## Extracted entries
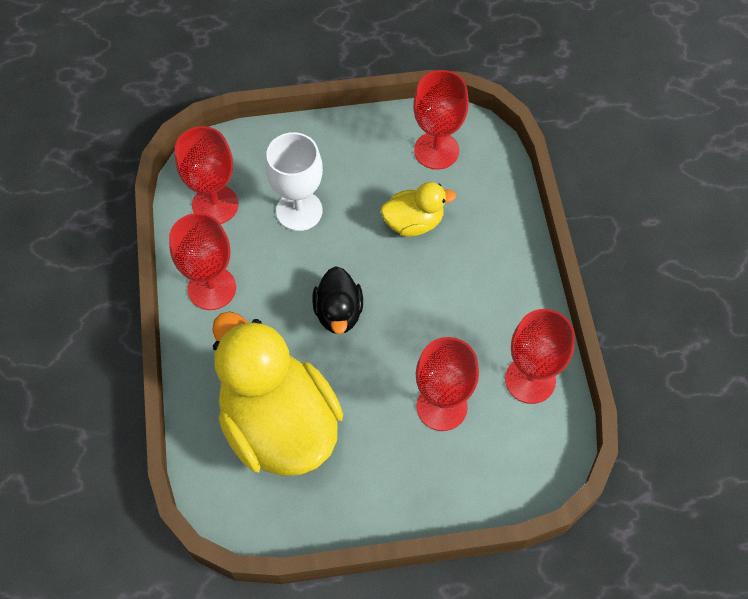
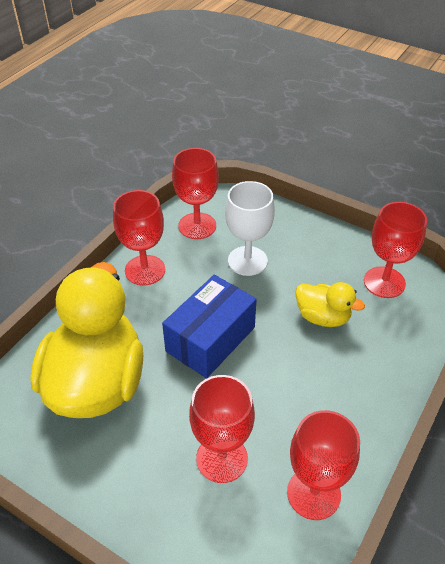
camera: 40 degrees right, 15 degrees down
(338, 313) = (210, 339): black duck -> blue box

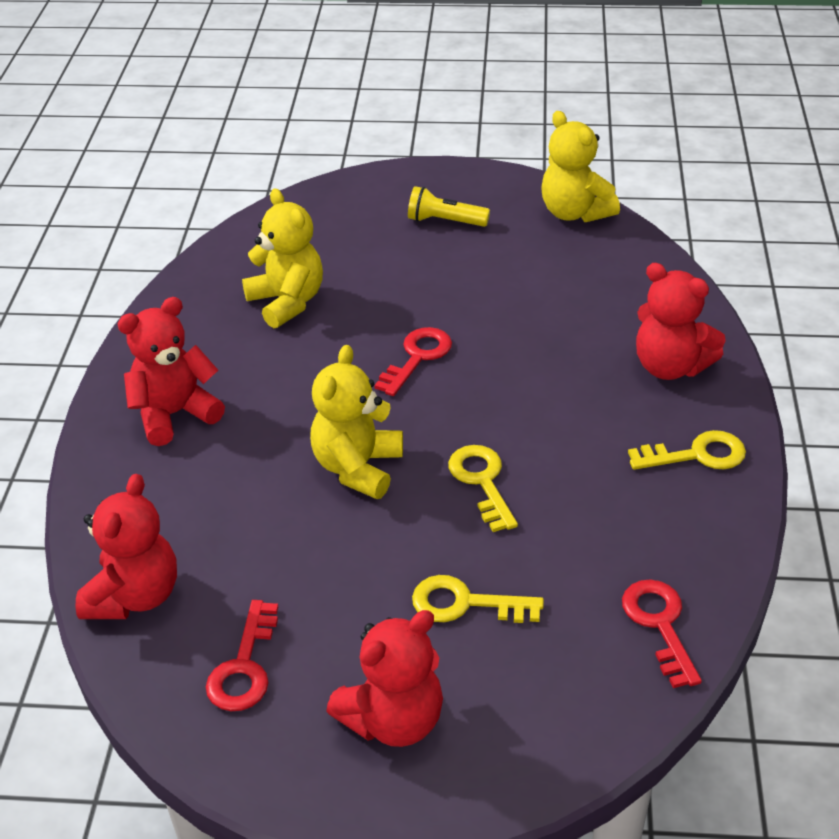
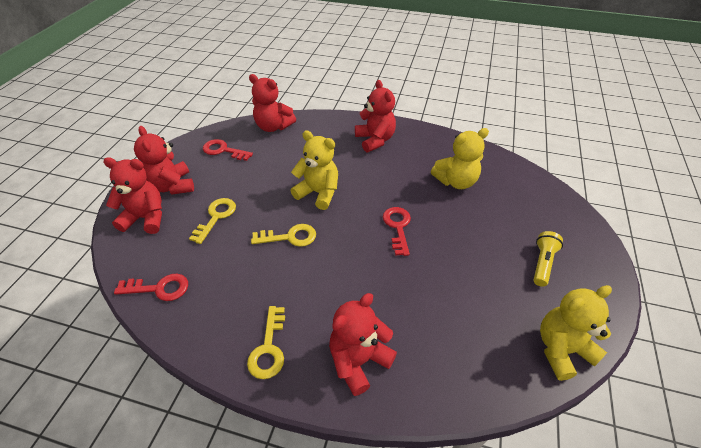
camera: 100 degrees right, 5 degrees up
(417, 357) = (397, 227): red key -> red key turned 135 degrees counterclockwise
(505, 726) = (146, 218): none -> red teddy bear

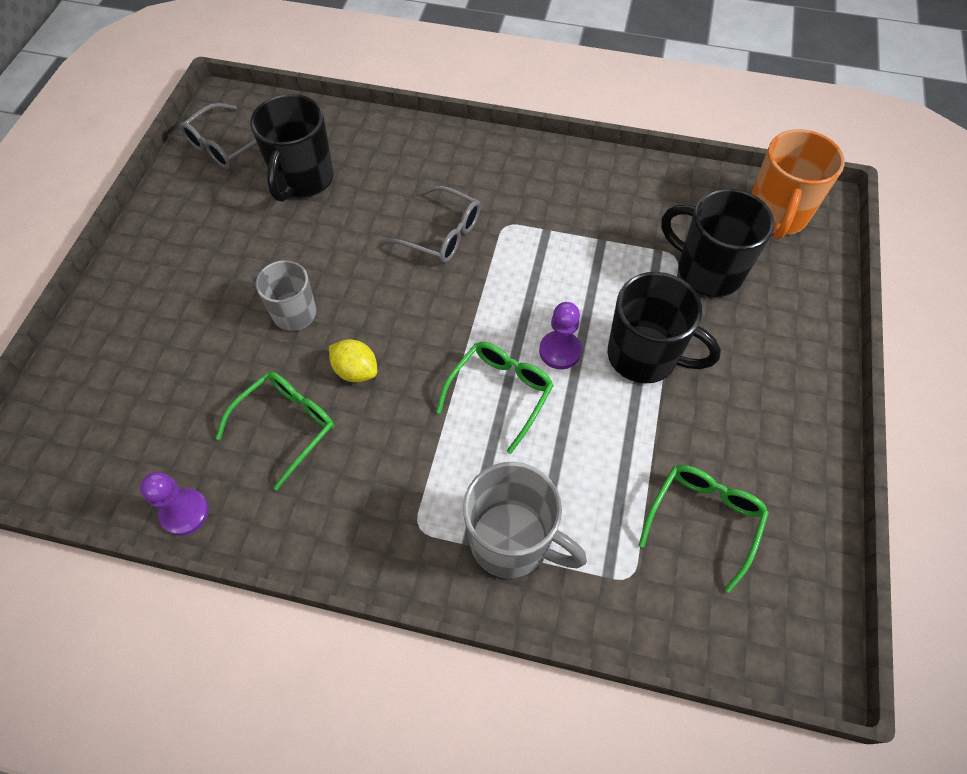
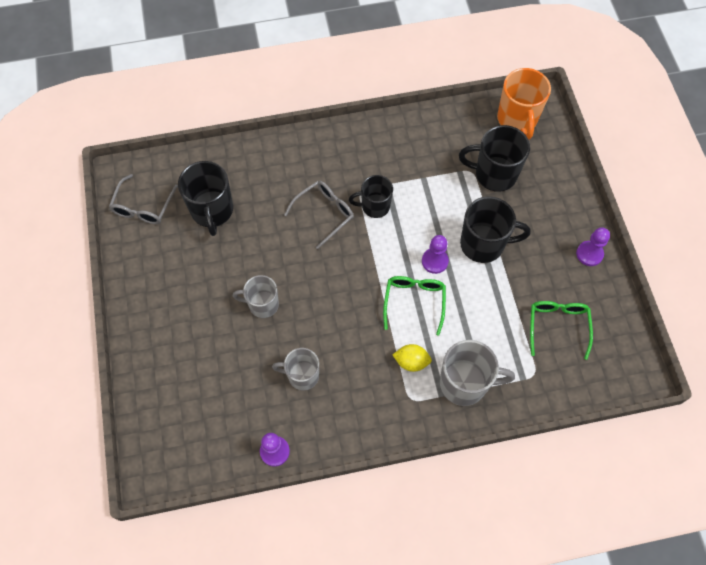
camera: 25 degrees left, 5 degrees up
(286, 426) = (302, 376): green glasses -> grey mug
(356, 371) = (323, 324): yellow lemon -> yellow lemon (411, 362)
(442, 234) = (324, 213): grey glasses -> grey glasses turned 45 degrees counterclockwise
(514, 250) = (374, 206): none -> black mug
(806, 434) = (589, 254): none -> purple pawn

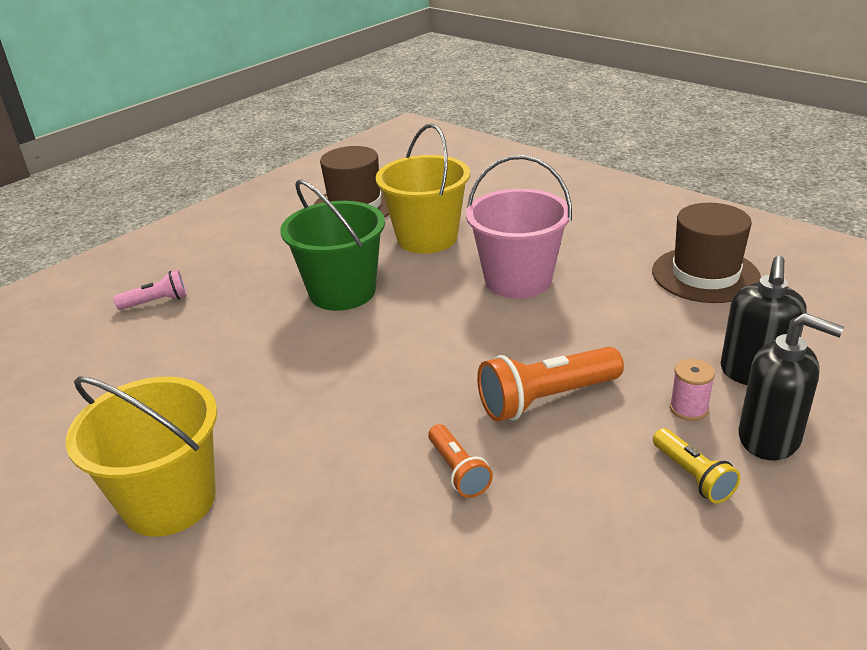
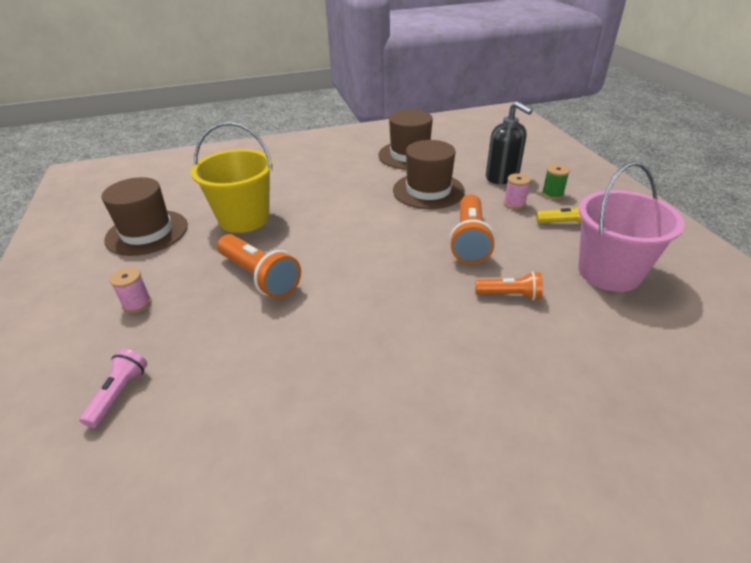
camera: 60 degrees left, 5 degrees up
(169, 501) = (440, 459): yellow bucket -> none
(258, 254) = (137, 304): none -> pink spool
(342, 292) = (260, 277): green bucket -> orange flashlight
(518, 280) = (342, 205): pink bucket -> pink bucket (609, 272)
(629, 324) = (428, 190): none -> brown hat
(769, 438) = (552, 194): black soap dispenser -> green spool

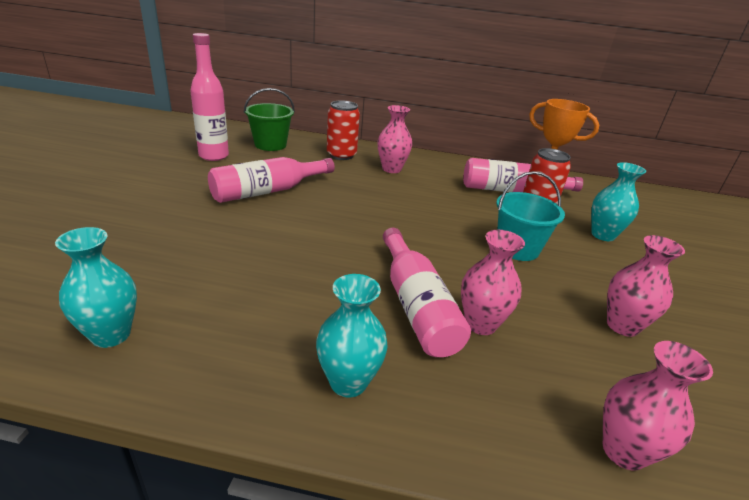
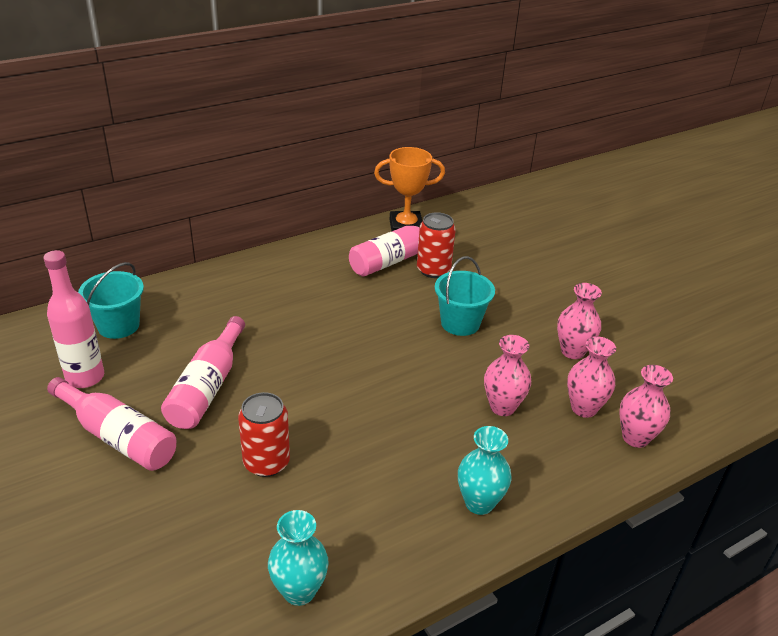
camera: 40 degrees left, 5 degrees up
(270, 145) = (118, 325): green bucket -> turquoise bucket
(341, 155) = (208, 298): red can -> red can (266, 462)
(391, 169) = (275, 289): pink vase -> pink vase (583, 408)
(416, 305) = (453, 420): pink bottle -> pink bottle (118, 437)
(603, 235) = (498, 271): turquoise vase -> none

## Problem requirements
Go through the listing above. Show each line where the word "spool" is found.

## Task result
(258, 254) = (137, 304): none -> pink spool
(769, 438) = (552, 194): black soap dispenser -> green spool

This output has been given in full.